*Your objective*: Only the pictures are to be left out, and the rest of the entries should be reproduced exactly.

*Dataset records*:

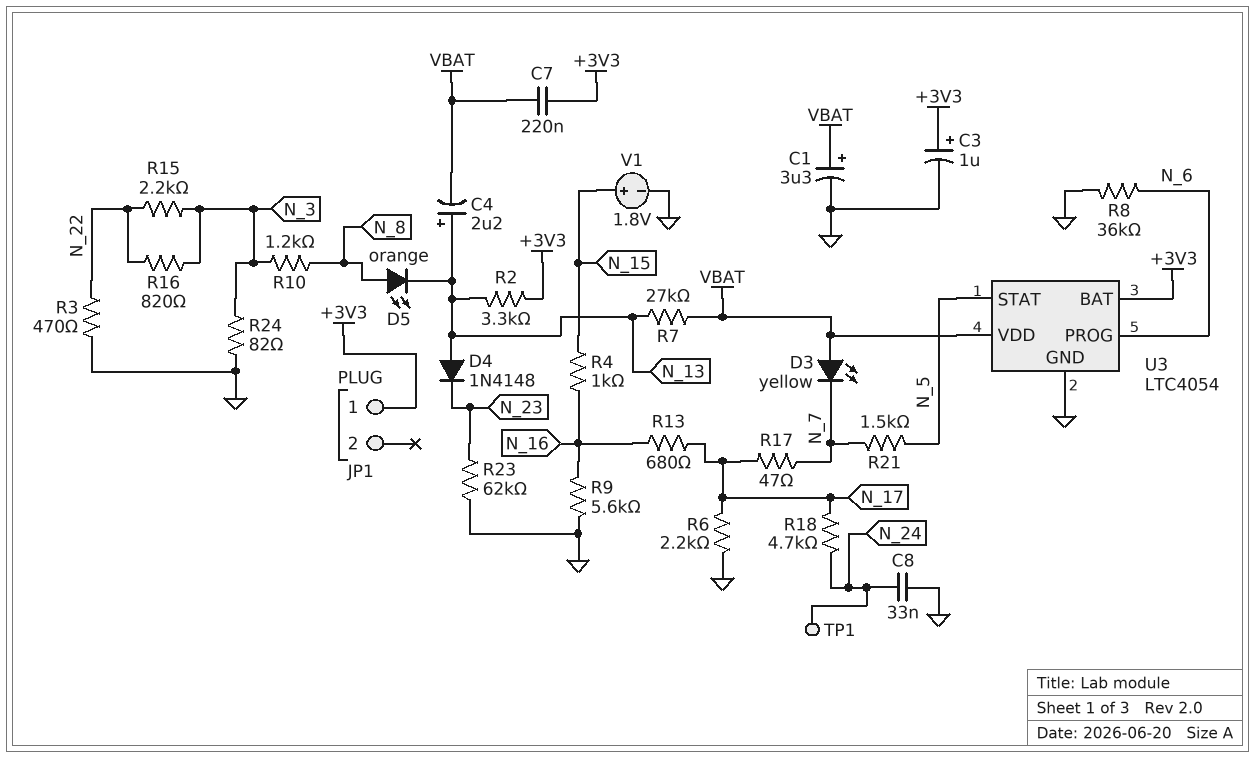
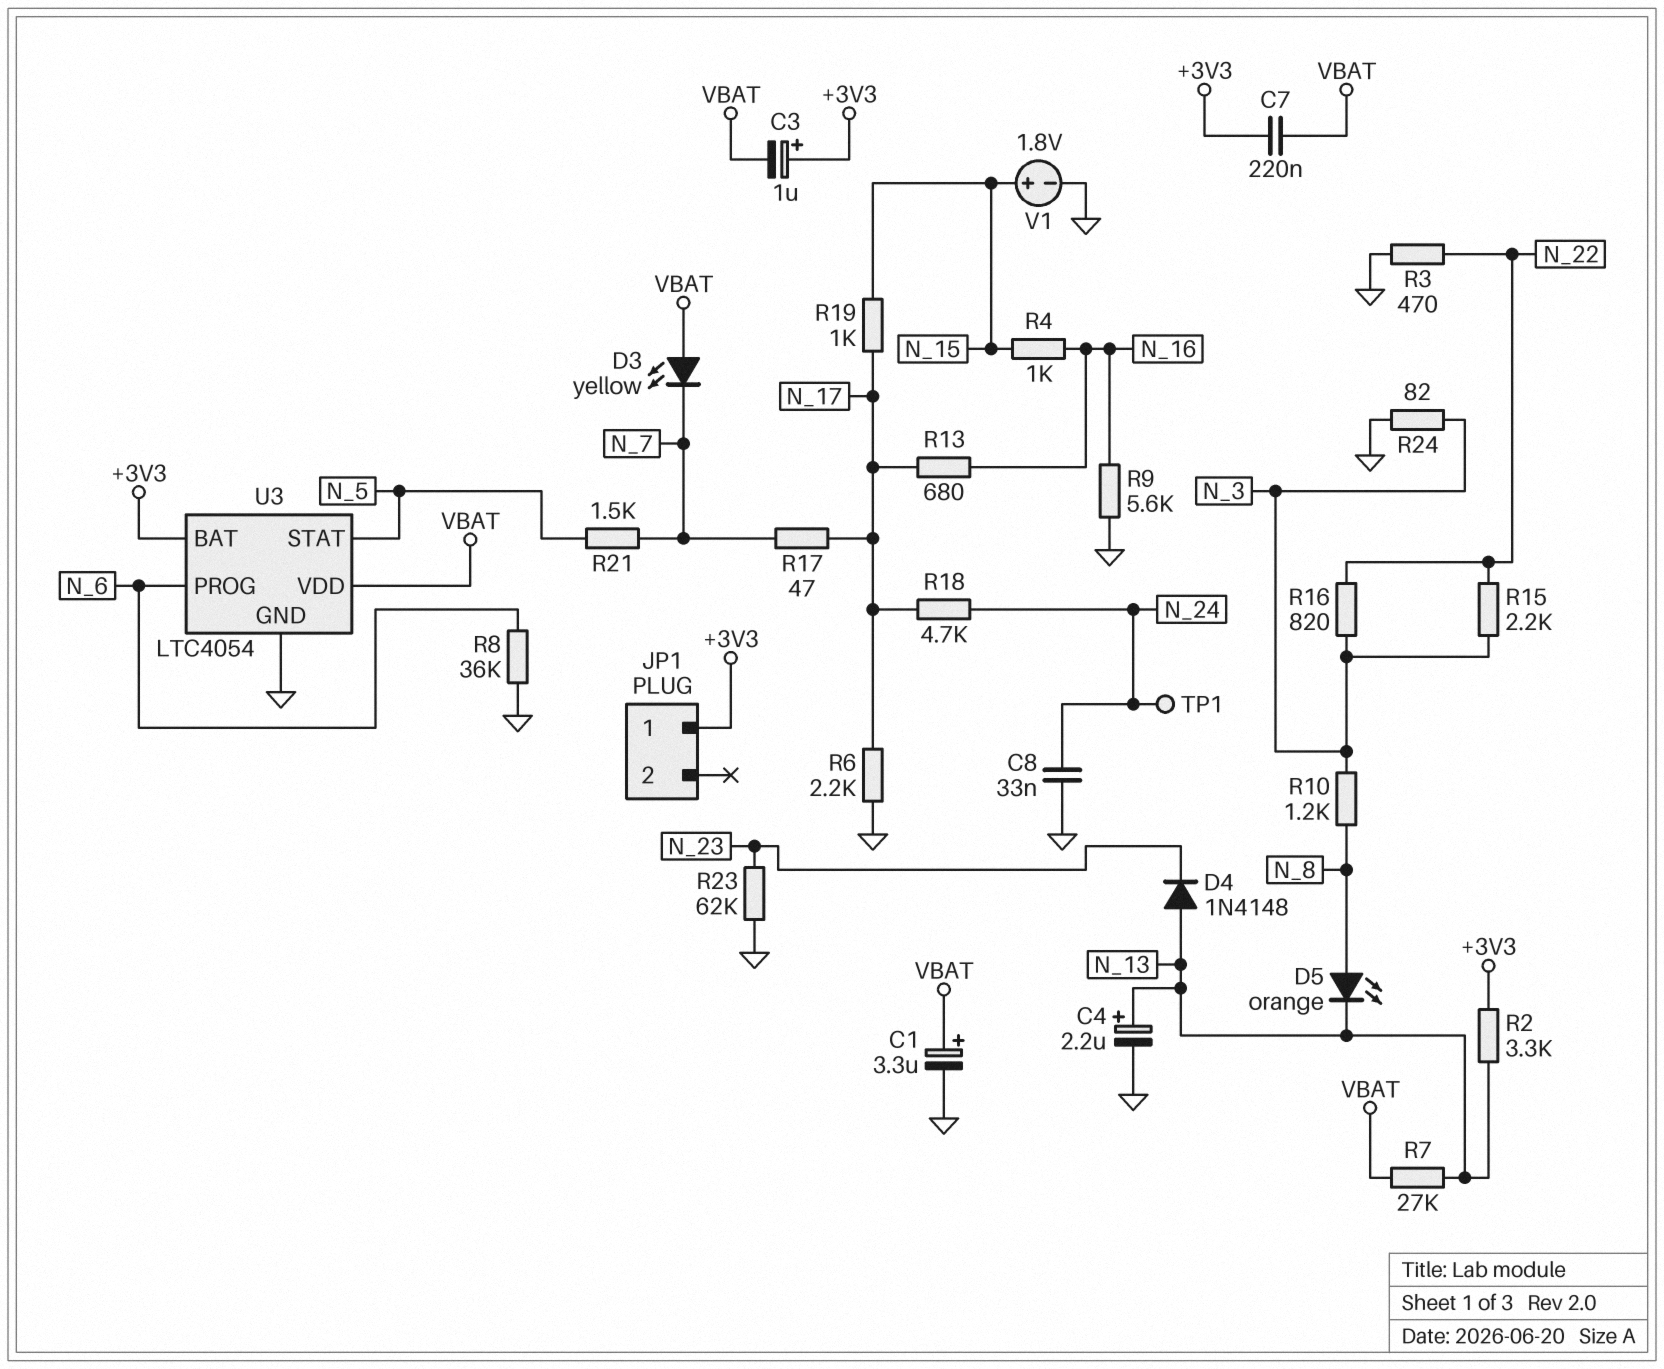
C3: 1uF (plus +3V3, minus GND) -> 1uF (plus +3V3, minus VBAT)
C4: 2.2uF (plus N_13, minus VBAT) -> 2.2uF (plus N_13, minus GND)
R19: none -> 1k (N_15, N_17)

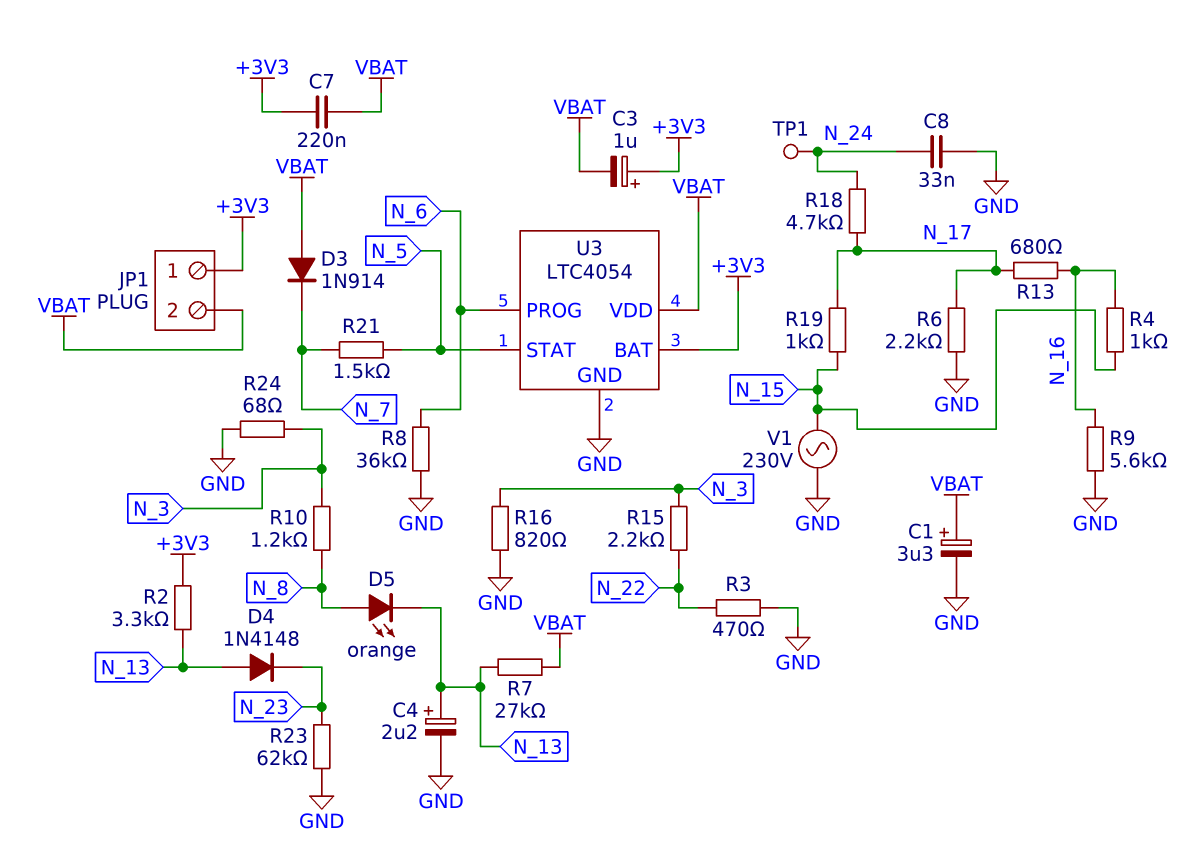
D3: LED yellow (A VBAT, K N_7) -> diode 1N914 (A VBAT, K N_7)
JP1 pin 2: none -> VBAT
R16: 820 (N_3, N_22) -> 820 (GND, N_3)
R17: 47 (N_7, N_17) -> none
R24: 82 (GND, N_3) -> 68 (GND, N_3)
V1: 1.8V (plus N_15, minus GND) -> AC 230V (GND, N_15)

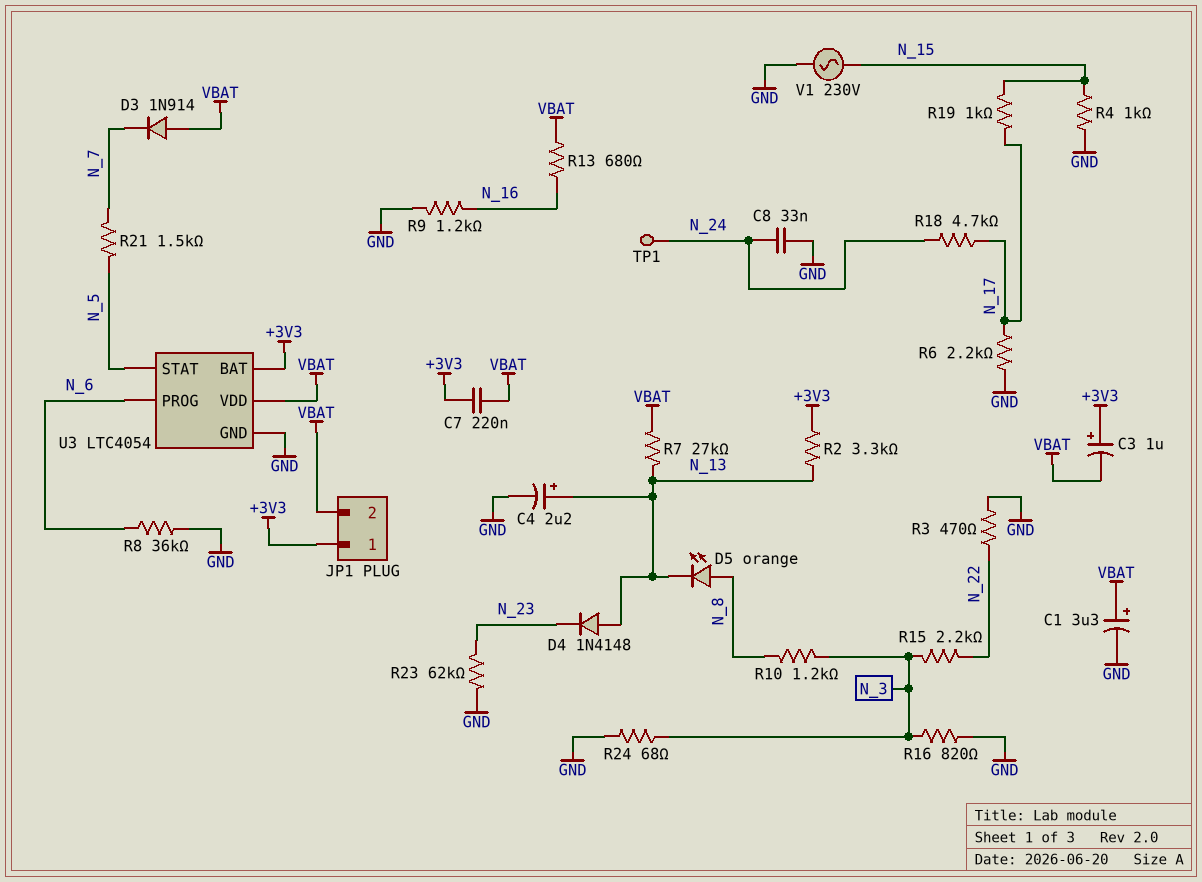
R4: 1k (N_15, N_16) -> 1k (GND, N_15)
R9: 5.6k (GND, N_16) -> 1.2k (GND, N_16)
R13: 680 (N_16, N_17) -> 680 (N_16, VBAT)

*Written answer*:
C3: 1uF (plus +3V3, minus GND) -> 1uF (plus +3V3, minus VBAT)
C4: 2.2uF (plus N_13, minus VBAT) -> 2.2uF (plus N_13, minus GND)
R19: none -> 1k (N_15, N_17)

D3: LED yellow (A VBAT, K N_7) -> diode 1N914 (A VBAT, K N_7)
JP1 pin 2: none -> VBAT
R16: 820 (N_3, N_22) -> 820 (GND, N_3)
R17: 47 (N_7, N_17) -> none
R24: 82 (GND, N_3) -> 68 (GND, N_3)
V1: 1.8V (plus N_15, minus GND) -> AC 230V (GND, N_15)

R4: 1k (N_15, N_16) -> 1k (GND, N_15)
R9: 5.6k (GND, N_16) -> 1.2k (GND, N_16)
R13: 680 (N_16, N_17) -> 680 (N_16, VBAT)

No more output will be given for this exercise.